§ What is being asked
Please restate, word for word, the lines below that begin at the one with "purple padlock: 3 -> 1" and end at the one with "green plane: 0 -> 1". Leave out all other lines.

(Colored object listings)
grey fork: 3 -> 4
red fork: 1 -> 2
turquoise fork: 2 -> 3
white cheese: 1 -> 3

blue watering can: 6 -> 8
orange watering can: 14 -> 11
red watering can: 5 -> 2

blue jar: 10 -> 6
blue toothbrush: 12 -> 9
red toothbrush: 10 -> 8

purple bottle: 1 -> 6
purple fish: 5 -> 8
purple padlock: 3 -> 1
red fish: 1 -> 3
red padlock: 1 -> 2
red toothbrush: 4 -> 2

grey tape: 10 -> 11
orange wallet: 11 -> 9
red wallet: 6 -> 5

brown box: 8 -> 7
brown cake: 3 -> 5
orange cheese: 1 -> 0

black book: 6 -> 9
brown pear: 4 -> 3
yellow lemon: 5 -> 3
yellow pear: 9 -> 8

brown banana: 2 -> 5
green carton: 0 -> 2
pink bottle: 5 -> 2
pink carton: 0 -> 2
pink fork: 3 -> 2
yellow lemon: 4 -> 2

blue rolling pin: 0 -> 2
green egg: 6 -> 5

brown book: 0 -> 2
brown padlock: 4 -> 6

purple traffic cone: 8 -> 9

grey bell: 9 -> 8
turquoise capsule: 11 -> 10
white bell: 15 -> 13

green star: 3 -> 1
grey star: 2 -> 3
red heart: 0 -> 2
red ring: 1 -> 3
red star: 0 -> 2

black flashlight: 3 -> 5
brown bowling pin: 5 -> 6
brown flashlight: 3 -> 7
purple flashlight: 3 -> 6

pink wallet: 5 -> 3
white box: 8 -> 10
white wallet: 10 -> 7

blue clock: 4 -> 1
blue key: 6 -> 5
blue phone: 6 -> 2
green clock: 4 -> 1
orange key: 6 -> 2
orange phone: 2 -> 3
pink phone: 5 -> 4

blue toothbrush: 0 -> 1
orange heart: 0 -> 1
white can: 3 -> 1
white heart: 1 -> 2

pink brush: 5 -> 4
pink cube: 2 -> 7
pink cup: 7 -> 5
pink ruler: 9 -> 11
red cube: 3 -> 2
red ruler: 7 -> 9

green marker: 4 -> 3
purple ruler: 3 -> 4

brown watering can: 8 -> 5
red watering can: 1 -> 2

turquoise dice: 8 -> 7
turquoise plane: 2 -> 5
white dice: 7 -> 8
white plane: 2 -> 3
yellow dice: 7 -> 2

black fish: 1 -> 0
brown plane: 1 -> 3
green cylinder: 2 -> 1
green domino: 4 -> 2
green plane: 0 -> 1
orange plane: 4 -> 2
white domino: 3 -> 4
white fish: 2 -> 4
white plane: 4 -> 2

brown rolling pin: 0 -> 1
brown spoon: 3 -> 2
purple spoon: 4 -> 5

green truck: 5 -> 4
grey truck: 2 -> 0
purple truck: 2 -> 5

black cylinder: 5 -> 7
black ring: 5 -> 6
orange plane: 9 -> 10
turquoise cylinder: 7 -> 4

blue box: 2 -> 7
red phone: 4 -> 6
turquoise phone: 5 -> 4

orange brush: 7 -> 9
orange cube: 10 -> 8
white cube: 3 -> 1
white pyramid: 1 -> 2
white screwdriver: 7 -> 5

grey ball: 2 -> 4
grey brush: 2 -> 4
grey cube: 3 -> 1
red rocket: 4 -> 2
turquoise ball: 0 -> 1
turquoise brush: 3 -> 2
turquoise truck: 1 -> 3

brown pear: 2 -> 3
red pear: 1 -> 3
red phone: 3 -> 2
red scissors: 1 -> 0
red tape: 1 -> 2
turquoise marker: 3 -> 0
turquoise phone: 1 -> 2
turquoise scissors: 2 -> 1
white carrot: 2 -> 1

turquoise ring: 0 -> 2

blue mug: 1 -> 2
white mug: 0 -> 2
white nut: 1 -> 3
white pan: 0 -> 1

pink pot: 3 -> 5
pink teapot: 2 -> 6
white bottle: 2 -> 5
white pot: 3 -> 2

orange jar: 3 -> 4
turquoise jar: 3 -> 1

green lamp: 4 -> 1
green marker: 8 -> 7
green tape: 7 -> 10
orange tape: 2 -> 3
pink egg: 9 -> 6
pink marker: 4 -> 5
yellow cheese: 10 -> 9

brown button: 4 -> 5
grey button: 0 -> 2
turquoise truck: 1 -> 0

§ Reply
purple padlock: 3 -> 1
red fish: 1 -> 3
red padlock: 1 -> 2
red toothbrush: 4 -> 2

grey tape: 10 -> 11
orange wallet: 11 -> 9
red wallet: 6 -> 5

brown box: 8 -> 7
brown cake: 3 -> 5
orange cheese: 1 -> 0

black book: 6 -> 9
brown pear: 4 -> 3
yellow lemon: 5 -> 3
yellow pear: 9 -> 8

brown banana: 2 -> 5
green carton: 0 -> 2
pink bottle: 5 -> 2
pink carton: 0 -> 2
pink fork: 3 -> 2
yellow lemon: 4 -> 2

blue rolling pin: 0 -> 2
green egg: 6 -> 5

brown book: 0 -> 2
brown padlock: 4 -> 6

purple traffic cone: 8 -> 9

grey bell: 9 -> 8
turquoise capsule: 11 -> 10
white bell: 15 -> 13

green star: 3 -> 1
grey star: 2 -> 3
red heart: 0 -> 2
red ring: 1 -> 3
red star: 0 -> 2

black flashlight: 3 -> 5
brown bowling pin: 5 -> 6
brown flashlight: 3 -> 7
purple flashlight: 3 -> 6

pink wallet: 5 -> 3
white box: 8 -> 10
white wallet: 10 -> 7

blue clock: 4 -> 1
blue key: 6 -> 5
blue phone: 6 -> 2
green clock: 4 -> 1
orange key: 6 -> 2
orange phone: 2 -> 3
pink phone: 5 -> 4

blue toothbrush: 0 -> 1
orange heart: 0 -> 1
white can: 3 -> 1
white heart: 1 -> 2

pink brush: 5 -> 4
pink cube: 2 -> 7
pink cup: 7 -> 5
pink ruler: 9 -> 11
red cube: 3 -> 2
red ruler: 7 -> 9

green marker: 4 -> 3
purple ruler: 3 -> 4

brown watering can: 8 -> 5
red watering can: 1 -> 2

turquoise dice: 8 -> 7
turquoise plane: 2 -> 5
white dice: 7 -> 8
white plane: 2 -> 3
yellow dice: 7 -> 2

black fish: 1 -> 0
brown plane: 1 -> 3
green cylinder: 2 -> 1
green domino: 4 -> 2
green plane: 0 -> 1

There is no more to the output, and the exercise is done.